- Stored records -

---

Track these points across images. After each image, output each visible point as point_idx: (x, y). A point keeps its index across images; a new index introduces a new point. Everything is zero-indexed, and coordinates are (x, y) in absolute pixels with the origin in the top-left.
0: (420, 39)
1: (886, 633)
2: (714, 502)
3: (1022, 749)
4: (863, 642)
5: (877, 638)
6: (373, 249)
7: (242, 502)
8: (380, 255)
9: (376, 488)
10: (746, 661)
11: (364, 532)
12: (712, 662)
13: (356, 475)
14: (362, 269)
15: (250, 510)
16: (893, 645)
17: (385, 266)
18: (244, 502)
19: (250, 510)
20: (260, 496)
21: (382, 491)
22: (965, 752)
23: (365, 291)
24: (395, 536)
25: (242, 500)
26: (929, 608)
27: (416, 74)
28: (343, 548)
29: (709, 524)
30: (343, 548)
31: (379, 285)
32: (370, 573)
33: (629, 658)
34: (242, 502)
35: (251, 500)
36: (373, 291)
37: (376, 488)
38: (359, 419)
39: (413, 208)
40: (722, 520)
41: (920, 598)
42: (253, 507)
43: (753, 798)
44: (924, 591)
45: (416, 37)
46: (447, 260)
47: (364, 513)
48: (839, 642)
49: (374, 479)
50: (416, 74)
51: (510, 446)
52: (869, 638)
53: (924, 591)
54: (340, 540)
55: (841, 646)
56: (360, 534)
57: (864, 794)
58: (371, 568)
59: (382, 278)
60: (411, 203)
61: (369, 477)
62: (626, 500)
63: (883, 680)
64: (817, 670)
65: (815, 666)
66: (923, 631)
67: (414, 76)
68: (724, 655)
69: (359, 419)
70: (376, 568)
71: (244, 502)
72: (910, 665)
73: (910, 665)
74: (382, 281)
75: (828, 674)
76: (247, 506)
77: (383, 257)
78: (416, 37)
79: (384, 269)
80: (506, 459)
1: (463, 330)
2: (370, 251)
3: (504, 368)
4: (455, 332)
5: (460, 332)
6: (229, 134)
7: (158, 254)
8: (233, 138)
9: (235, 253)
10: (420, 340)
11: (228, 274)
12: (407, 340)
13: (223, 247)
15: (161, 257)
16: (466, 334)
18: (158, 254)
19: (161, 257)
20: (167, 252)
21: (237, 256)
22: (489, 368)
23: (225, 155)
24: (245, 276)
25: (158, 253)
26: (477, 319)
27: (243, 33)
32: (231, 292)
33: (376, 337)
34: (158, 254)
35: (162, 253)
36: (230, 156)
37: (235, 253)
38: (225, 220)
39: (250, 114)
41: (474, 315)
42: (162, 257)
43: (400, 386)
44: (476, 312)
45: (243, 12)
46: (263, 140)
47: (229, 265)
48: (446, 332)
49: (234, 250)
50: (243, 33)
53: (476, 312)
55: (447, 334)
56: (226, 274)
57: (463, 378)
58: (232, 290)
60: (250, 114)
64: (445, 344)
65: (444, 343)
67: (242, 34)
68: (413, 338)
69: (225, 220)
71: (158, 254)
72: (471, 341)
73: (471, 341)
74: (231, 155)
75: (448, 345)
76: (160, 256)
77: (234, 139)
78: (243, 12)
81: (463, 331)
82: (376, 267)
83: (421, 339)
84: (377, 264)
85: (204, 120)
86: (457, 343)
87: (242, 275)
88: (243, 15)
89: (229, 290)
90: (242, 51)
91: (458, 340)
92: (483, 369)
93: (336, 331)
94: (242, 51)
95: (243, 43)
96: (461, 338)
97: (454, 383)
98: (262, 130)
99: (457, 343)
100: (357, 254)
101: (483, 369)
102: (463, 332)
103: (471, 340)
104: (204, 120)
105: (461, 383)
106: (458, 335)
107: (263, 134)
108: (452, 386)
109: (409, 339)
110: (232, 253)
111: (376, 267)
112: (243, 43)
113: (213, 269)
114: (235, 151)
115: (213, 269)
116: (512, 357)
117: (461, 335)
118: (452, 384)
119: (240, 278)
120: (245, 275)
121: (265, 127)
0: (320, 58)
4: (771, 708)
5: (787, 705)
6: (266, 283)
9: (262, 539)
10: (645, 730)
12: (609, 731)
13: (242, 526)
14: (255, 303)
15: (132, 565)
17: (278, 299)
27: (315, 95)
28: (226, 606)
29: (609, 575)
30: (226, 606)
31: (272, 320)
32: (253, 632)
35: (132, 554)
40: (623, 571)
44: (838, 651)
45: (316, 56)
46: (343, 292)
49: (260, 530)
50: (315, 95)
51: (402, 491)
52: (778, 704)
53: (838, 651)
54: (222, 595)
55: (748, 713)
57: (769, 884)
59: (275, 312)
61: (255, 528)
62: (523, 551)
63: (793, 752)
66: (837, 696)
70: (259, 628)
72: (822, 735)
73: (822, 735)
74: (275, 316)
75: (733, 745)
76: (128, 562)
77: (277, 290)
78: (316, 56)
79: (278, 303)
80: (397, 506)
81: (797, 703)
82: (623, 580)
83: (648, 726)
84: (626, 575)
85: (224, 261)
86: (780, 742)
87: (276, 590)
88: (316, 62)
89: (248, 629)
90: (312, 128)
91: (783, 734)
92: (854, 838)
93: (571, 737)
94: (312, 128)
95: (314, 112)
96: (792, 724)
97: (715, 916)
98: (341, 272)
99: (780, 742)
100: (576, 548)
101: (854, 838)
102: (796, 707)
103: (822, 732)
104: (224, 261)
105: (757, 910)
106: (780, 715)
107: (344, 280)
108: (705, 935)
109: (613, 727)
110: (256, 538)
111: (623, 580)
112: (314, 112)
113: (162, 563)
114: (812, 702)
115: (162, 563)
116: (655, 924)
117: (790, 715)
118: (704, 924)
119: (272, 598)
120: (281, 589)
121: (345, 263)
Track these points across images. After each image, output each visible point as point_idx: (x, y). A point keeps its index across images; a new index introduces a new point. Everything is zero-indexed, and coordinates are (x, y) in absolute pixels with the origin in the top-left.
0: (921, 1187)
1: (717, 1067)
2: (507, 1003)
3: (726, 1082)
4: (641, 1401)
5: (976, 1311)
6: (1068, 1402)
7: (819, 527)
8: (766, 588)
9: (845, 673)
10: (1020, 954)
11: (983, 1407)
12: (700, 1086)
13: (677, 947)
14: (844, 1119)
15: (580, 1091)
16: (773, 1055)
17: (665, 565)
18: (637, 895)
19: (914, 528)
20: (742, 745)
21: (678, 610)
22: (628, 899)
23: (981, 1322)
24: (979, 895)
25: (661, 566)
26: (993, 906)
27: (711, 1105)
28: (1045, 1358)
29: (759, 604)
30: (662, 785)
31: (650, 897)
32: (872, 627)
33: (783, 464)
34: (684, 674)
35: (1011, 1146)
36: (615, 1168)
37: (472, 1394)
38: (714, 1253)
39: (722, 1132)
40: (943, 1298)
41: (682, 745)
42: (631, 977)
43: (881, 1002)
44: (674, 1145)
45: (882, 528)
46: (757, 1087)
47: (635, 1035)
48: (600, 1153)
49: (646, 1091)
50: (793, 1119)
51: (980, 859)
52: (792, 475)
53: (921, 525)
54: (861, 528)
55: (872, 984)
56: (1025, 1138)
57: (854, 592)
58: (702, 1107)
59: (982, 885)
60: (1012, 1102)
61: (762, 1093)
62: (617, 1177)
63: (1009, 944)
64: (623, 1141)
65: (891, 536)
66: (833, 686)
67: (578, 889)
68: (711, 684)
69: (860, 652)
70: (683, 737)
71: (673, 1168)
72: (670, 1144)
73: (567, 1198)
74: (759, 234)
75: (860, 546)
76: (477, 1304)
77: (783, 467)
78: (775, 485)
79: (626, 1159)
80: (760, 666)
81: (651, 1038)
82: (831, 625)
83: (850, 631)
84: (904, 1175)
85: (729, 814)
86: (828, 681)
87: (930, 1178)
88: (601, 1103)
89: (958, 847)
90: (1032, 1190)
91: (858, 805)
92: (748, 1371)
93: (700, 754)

---

- What the task asks -
Duplicate the items from the line that contains "81: (463, 331)" through the line that contains "5: (787, 705)", including both of those lines.

- Response below -
81: (463, 331)
82: (376, 267)
83: (421, 339)
84: (377, 264)
85: (204, 120)
86: (457, 343)
87: (242, 275)
88: (243, 15)
89: (229, 290)
90: (242, 51)
91: (458, 340)
92: (483, 369)
93: (336, 331)
94: (242, 51)
95: (243, 43)
96: (461, 338)
97: (454, 383)
98: (262, 130)
99: (457, 343)
100: (357, 254)
101: (483, 369)
102: (463, 332)
103: (471, 340)
104: (204, 120)
105: (461, 383)
106: (458, 335)
107: (263, 134)
108: (452, 386)
109: (409, 339)
110: (232, 253)
111: (376, 267)
112: (243, 43)
113: (213, 269)
114: (235, 151)
115: (213, 269)
116: (512, 357)
117: (461, 335)
118: (452, 384)
119: (240, 278)
120: (245, 275)
121: (265, 127)
0: (320, 58)
4: (771, 708)
5: (787, 705)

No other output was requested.